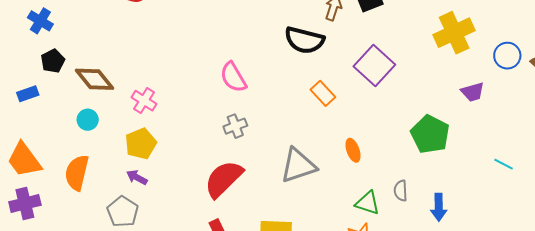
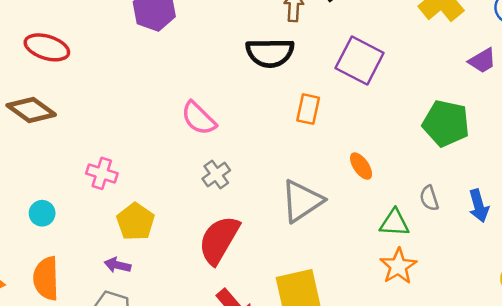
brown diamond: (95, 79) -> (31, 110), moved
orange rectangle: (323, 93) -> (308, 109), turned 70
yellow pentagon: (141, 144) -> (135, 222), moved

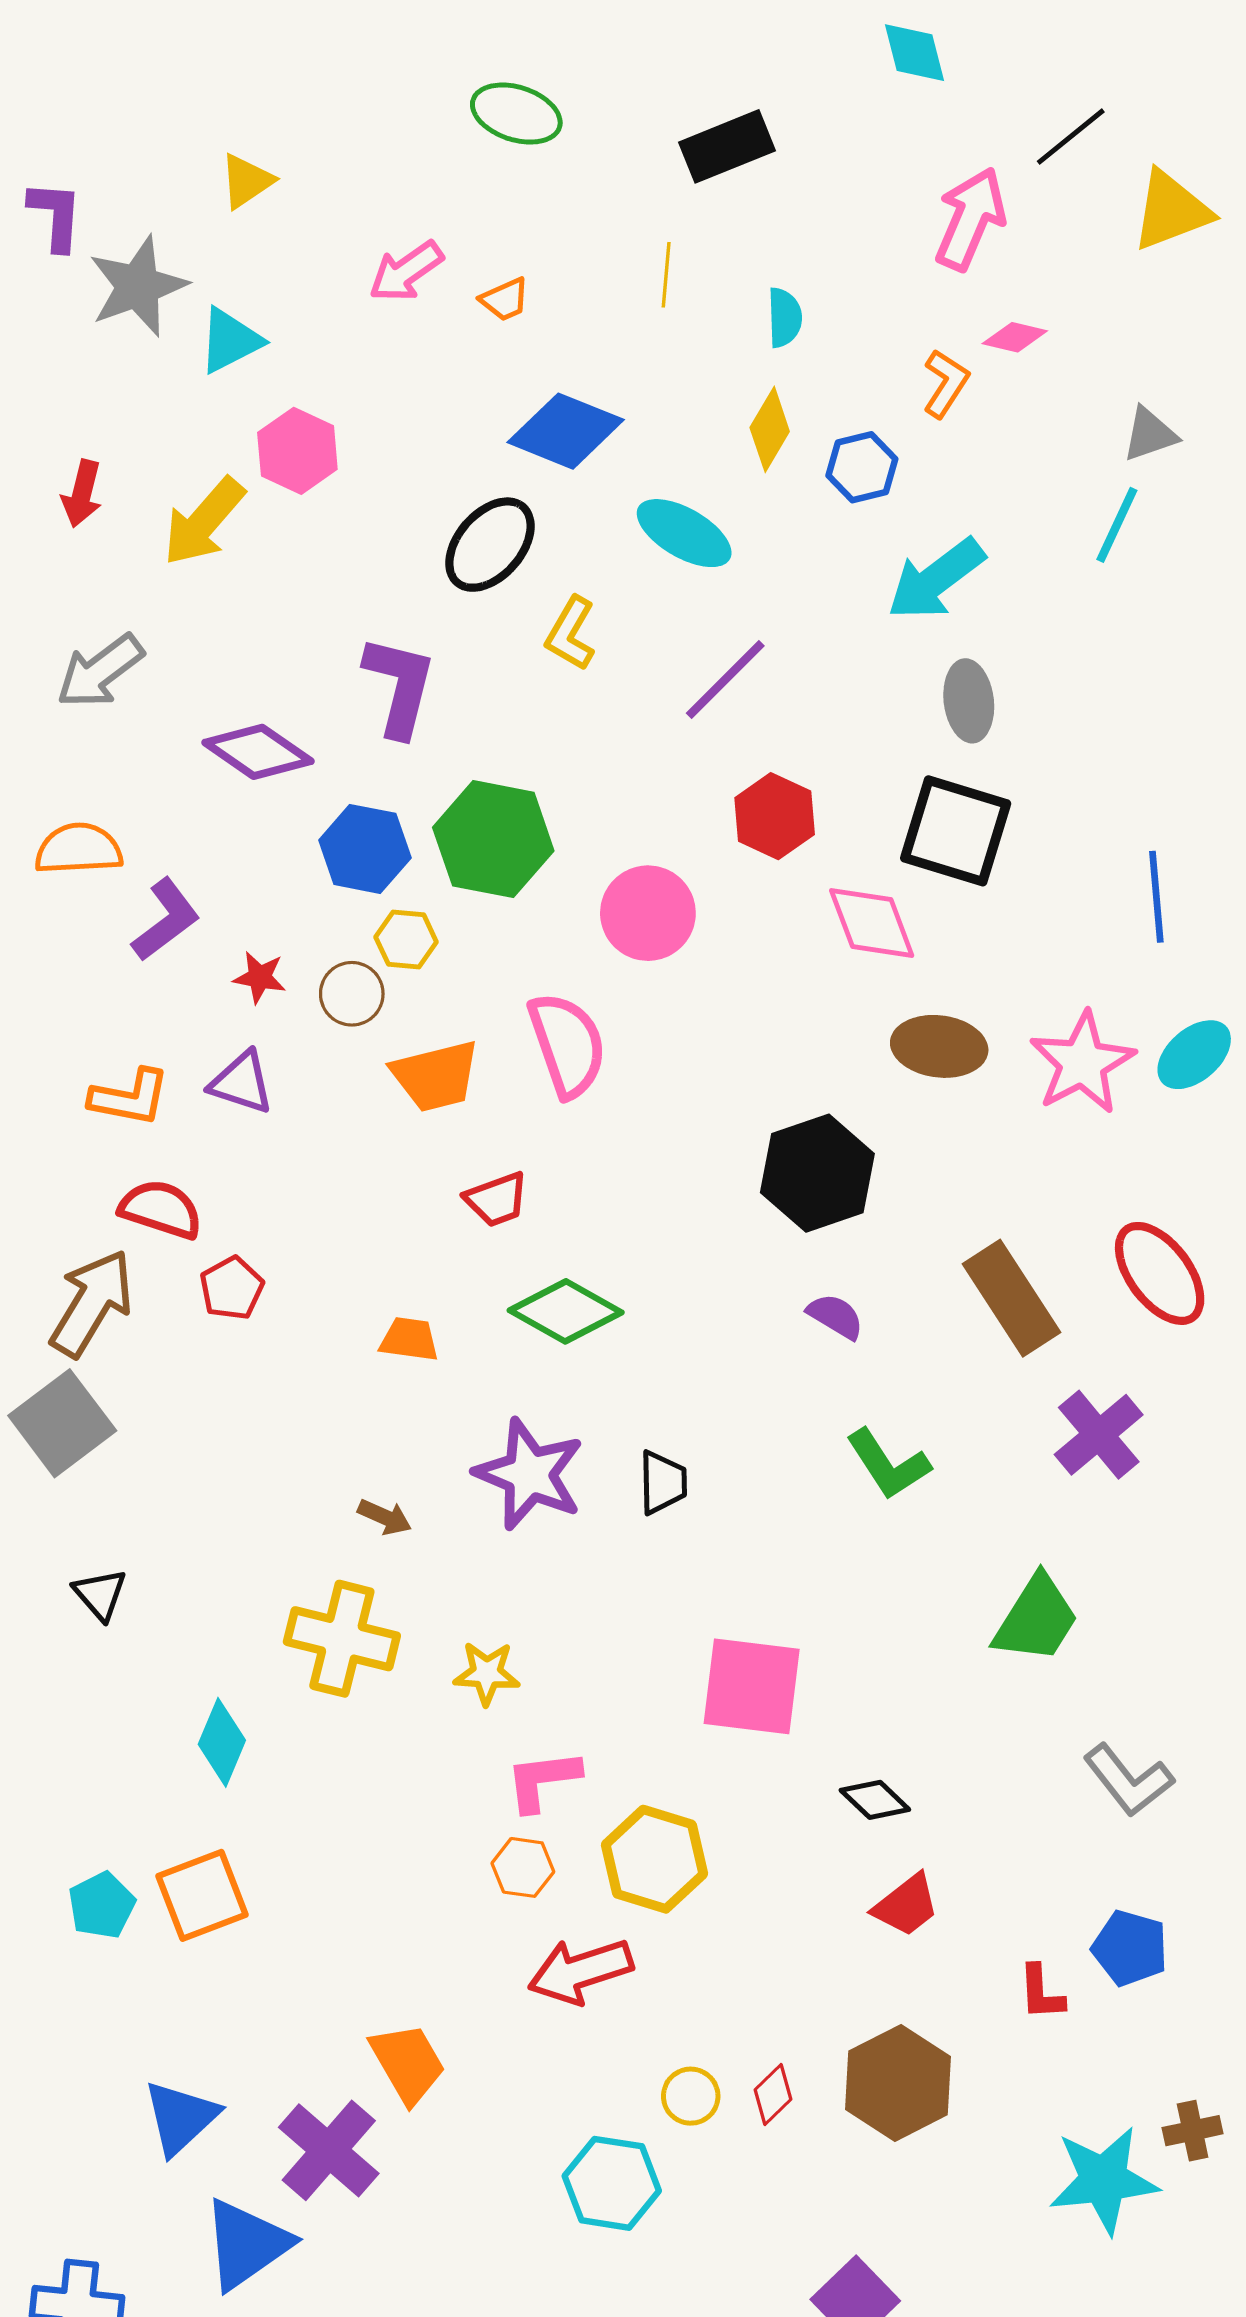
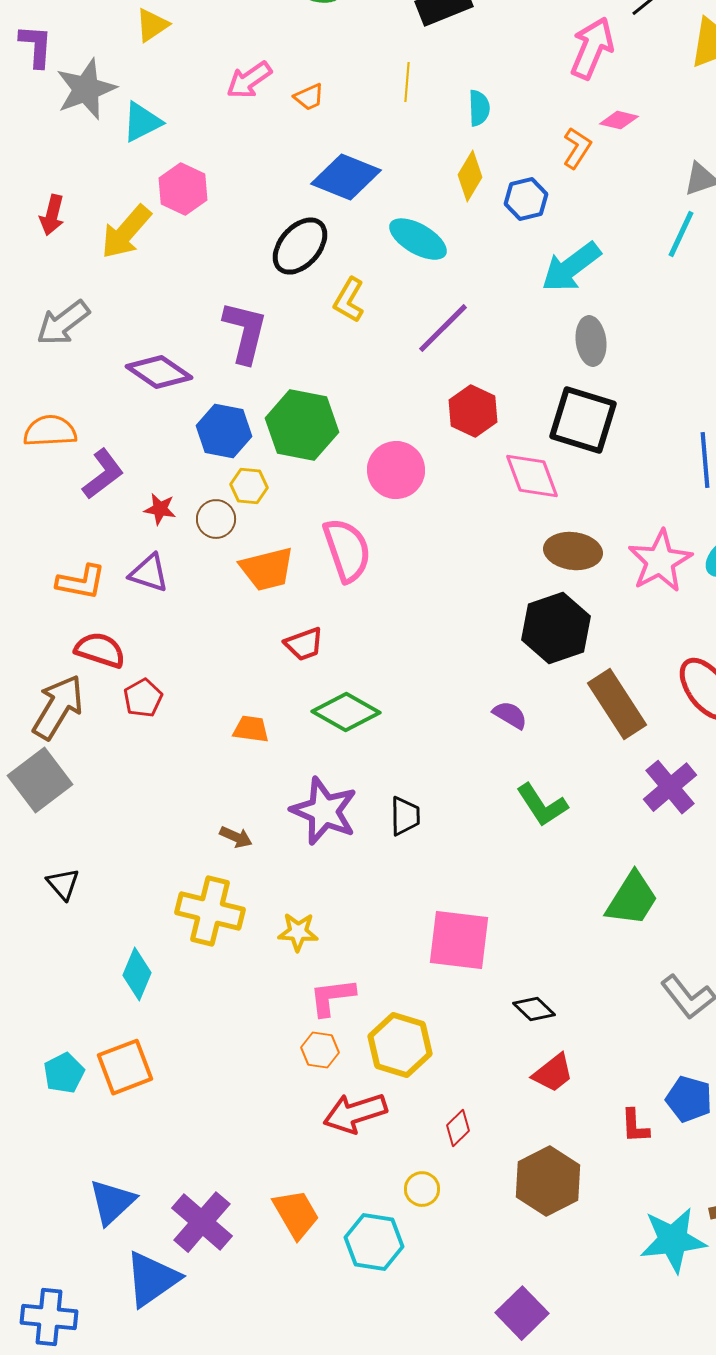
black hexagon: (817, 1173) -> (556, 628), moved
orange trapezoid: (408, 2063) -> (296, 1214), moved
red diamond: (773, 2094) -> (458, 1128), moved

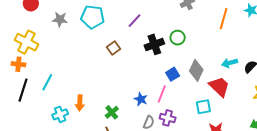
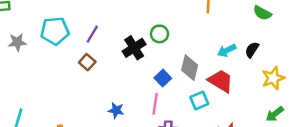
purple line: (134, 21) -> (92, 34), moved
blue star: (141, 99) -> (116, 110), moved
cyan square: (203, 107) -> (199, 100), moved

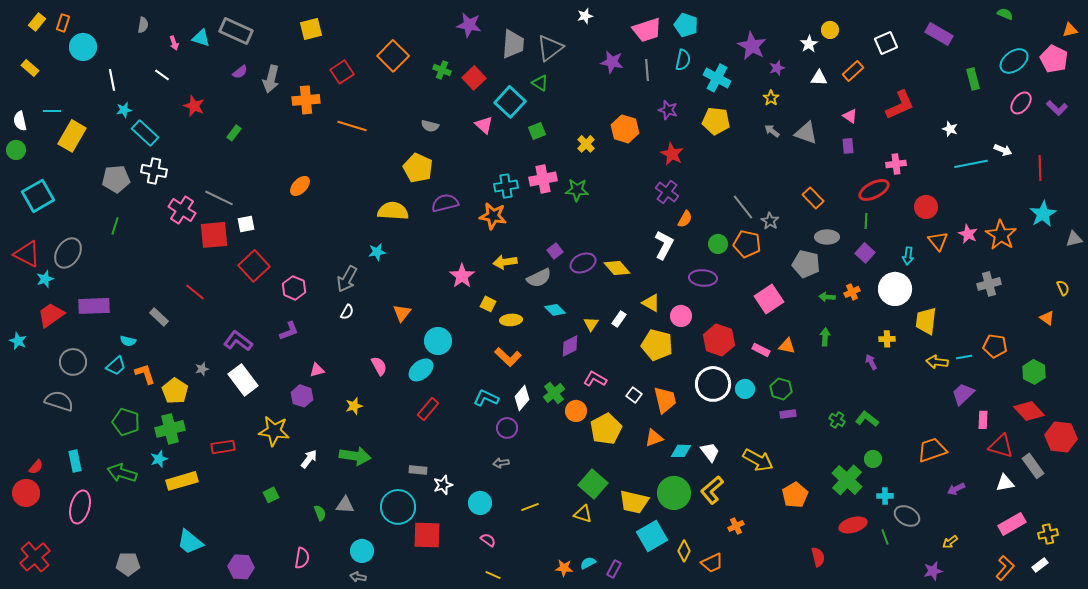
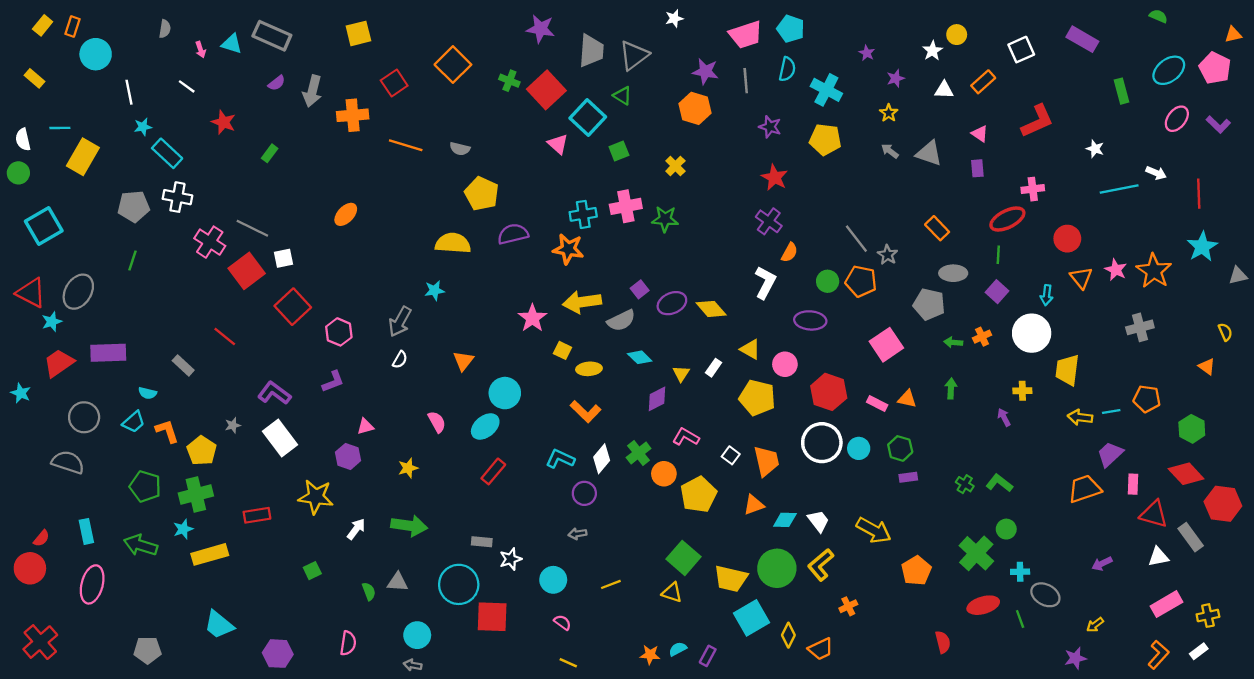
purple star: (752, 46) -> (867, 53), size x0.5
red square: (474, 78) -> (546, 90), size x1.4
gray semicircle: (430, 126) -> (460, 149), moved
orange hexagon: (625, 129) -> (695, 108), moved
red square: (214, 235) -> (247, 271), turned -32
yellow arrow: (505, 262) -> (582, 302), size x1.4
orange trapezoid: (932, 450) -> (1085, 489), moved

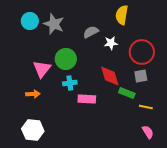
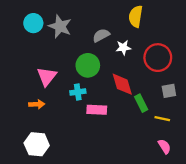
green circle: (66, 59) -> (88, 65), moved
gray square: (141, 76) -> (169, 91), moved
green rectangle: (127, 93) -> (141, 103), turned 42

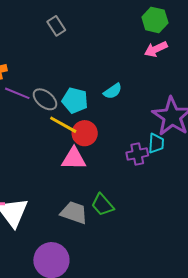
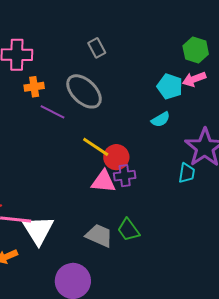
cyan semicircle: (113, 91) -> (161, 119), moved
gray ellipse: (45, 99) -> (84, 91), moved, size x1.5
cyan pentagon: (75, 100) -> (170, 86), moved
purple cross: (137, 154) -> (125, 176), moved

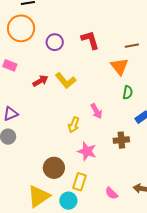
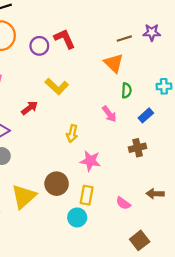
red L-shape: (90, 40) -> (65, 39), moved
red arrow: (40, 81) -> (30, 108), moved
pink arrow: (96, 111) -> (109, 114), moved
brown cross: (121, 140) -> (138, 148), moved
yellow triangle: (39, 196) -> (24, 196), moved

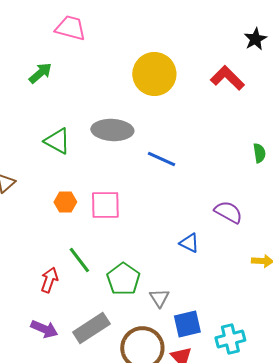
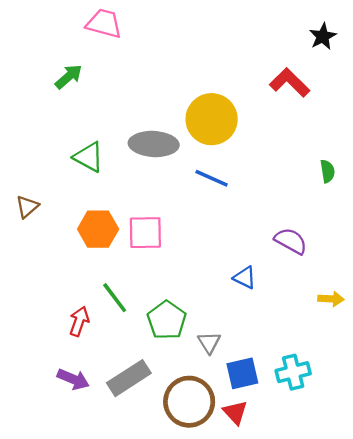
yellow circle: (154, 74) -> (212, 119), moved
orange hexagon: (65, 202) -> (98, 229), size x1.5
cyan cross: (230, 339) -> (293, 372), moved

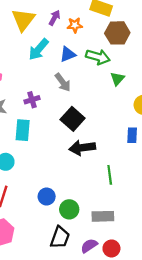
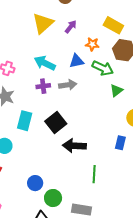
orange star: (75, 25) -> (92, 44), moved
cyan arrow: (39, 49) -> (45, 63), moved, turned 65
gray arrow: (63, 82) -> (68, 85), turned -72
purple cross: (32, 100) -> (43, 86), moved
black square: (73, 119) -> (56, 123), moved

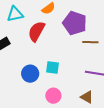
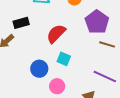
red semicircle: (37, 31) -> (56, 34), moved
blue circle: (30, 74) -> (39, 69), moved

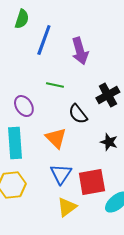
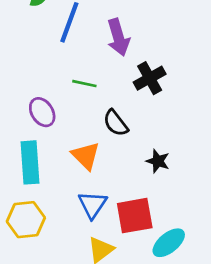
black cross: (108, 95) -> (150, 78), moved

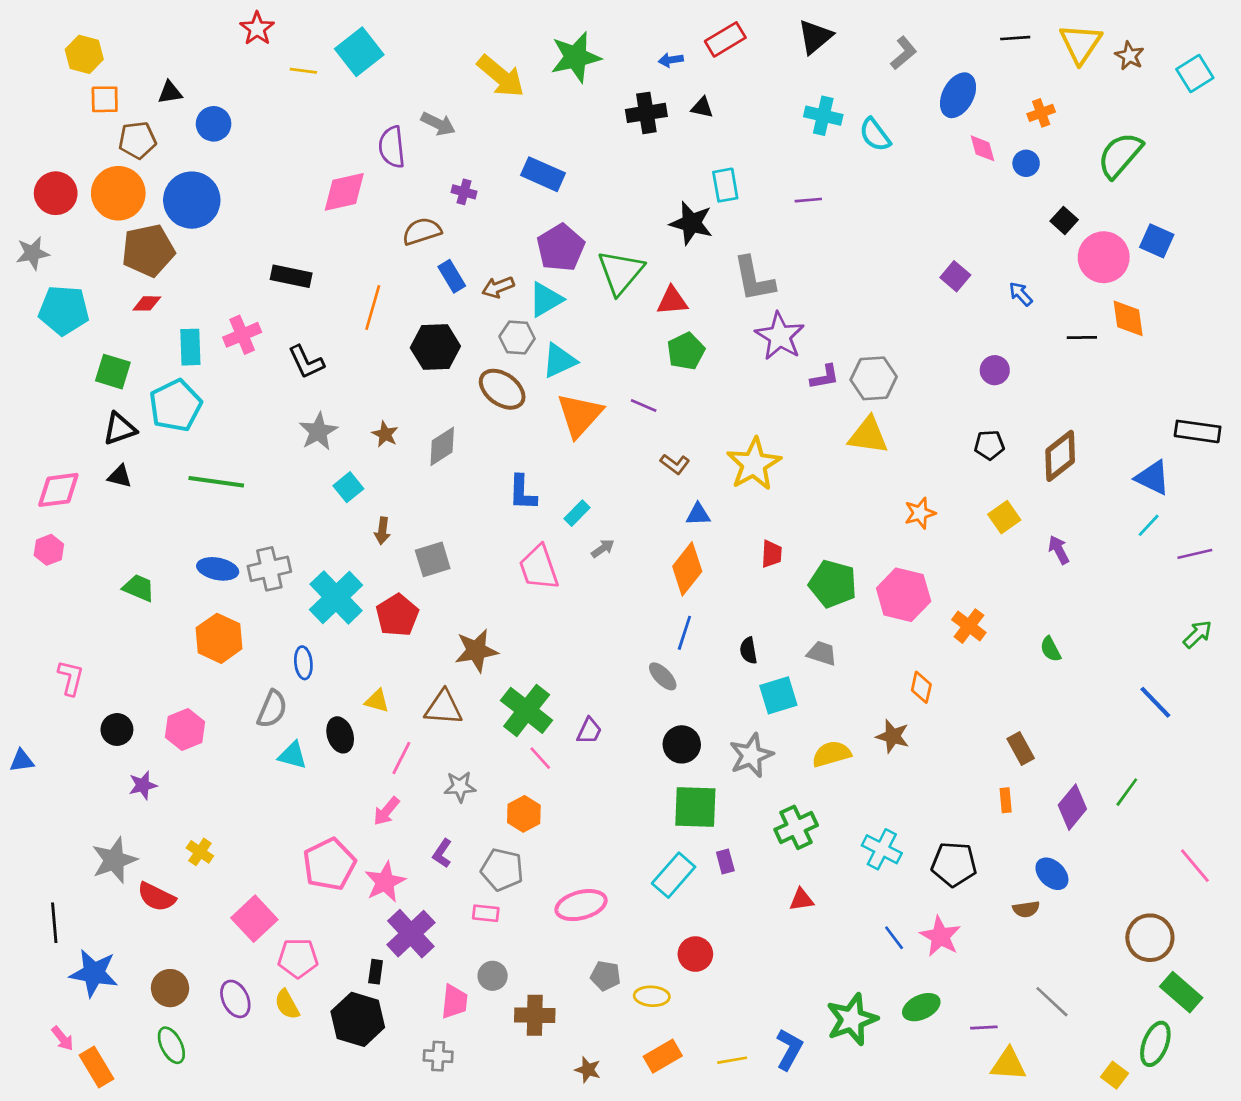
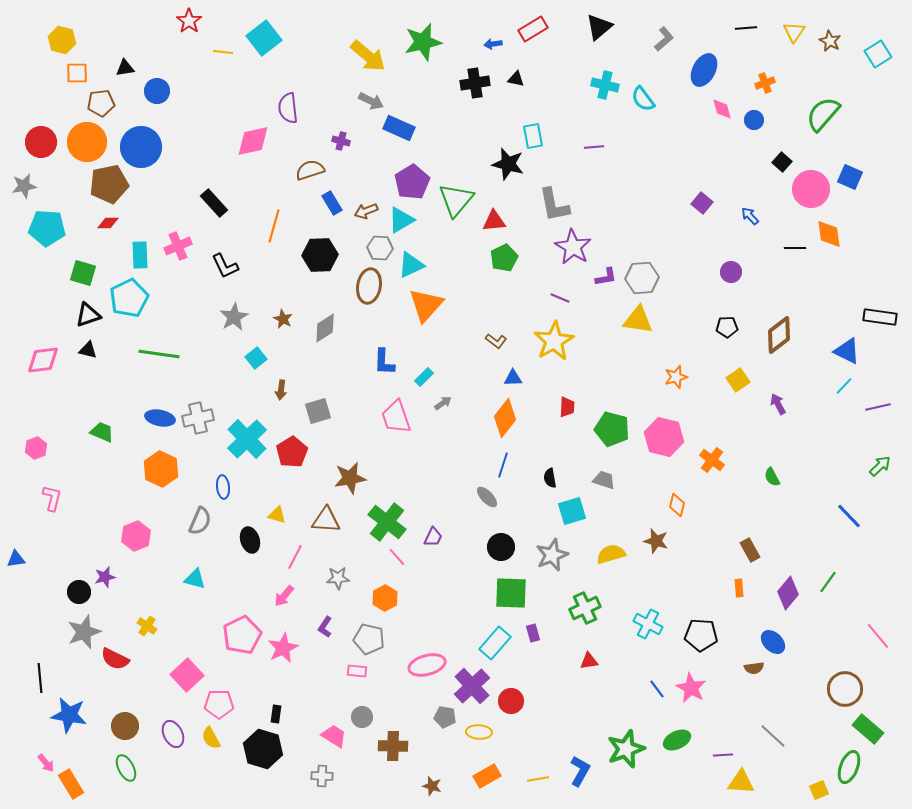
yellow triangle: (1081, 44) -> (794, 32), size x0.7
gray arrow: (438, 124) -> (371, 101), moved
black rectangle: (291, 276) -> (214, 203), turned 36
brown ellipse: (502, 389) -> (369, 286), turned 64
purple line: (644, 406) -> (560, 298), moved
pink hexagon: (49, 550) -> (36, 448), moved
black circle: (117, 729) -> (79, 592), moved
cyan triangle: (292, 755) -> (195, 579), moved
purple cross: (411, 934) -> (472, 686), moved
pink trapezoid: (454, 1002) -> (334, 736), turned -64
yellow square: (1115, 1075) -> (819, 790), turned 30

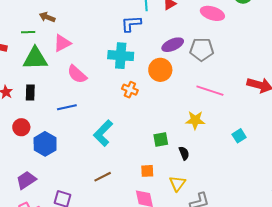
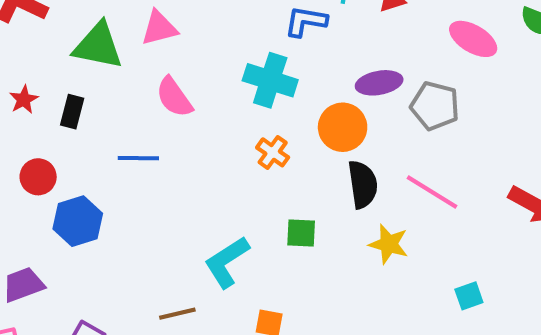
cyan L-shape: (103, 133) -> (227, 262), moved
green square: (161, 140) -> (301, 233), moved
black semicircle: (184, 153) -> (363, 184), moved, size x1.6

......

### AIM OF THE TASK
Set down the records again verbatim, with no pictures.

### PROBLEM SOLUTION
brown diamond: (95, 79) -> (31, 110), moved
orange rectangle: (323, 93) -> (308, 109), turned 70
yellow pentagon: (141, 144) -> (135, 222), moved

black hexagon: (817, 1173) -> (556, 628), moved
orange trapezoid: (408, 2063) -> (296, 1214), moved
red diamond: (773, 2094) -> (458, 1128), moved

purple line: (134, 21) -> (92, 34), moved
blue star: (141, 99) -> (116, 110), moved
cyan square: (203, 107) -> (199, 100), moved

purple star: (752, 46) -> (867, 53), size x0.5
red square: (474, 78) -> (546, 90), size x1.4
gray semicircle: (430, 126) -> (460, 149), moved
orange hexagon: (625, 129) -> (695, 108), moved
red square: (214, 235) -> (247, 271), turned -32
yellow arrow: (505, 262) -> (582, 302), size x1.4
orange trapezoid: (932, 450) -> (1085, 489), moved

green circle: (66, 59) -> (88, 65), moved
gray square: (141, 76) -> (169, 91), moved
green rectangle: (127, 93) -> (141, 103), turned 42

cyan semicircle: (113, 91) -> (161, 119), moved
gray ellipse: (45, 99) -> (84, 91), moved, size x1.5
cyan pentagon: (75, 100) -> (170, 86), moved
purple cross: (137, 154) -> (125, 176), moved

red L-shape: (90, 40) -> (65, 39), moved
red arrow: (40, 81) -> (30, 108), moved
pink arrow: (96, 111) -> (109, 114), moved
brown cross: (121, 140) -> (138, 148), moved
yellow triangle: (39, 196) -> (24, 196), moved

yellow circle: (154, 74) -> (212, 119), moved
orange hexagon: (65, 202) -> (98, 229), size x1.5
cyan cross: (230, 339) -> (293, 372), moved

orange star: (75, 25) -> (92, 44), moved
cyan arrow: (39, 49) -> (45, 63), moved, turned 65
gray arrow: (63, 82) -> (68, 85), turned -72
purple cross: (32, 100) -> (43, 86), moved
black square: (73, 119) -> (56, 123), moved

red semicircle: (37, 31) -> (56, 34), moved
blue circle: (30, 74) -> (39, 69), moved

black cross: (108, 95) -> (150, 78), moved

yellow triangle: (1081, 44) -> (794, 32), size x0.7
gray arrow: (438, 124) -> (371, 101), moved
black rectangle: (291, 276) -> (214, 203), turned 36
brown ellipse: (502, 389) -> (369, 286), turned 64
purple line: (644, 406) -> (560, 298), moved
pink hexagon: (49, 550) -> (36, 448), moved
black circle: (117, 729) -> (79, 592), moved
cyan triangle: (292, 755) -> (195, 579), moved
purple cross: (411, 934) -> (472, 686), moved
pink trapezoid: (454, 1002) -> (334, 736), turned -64
yellow square: (1115, 1075) -> (819, 790), turned 30

cyan L-shape: (103, 133) -> (227, 262), moved
green square: (161, 140) -> (301, 233), moved
black semicircle: (184, 153) -> (363, 184), moved, size x1.6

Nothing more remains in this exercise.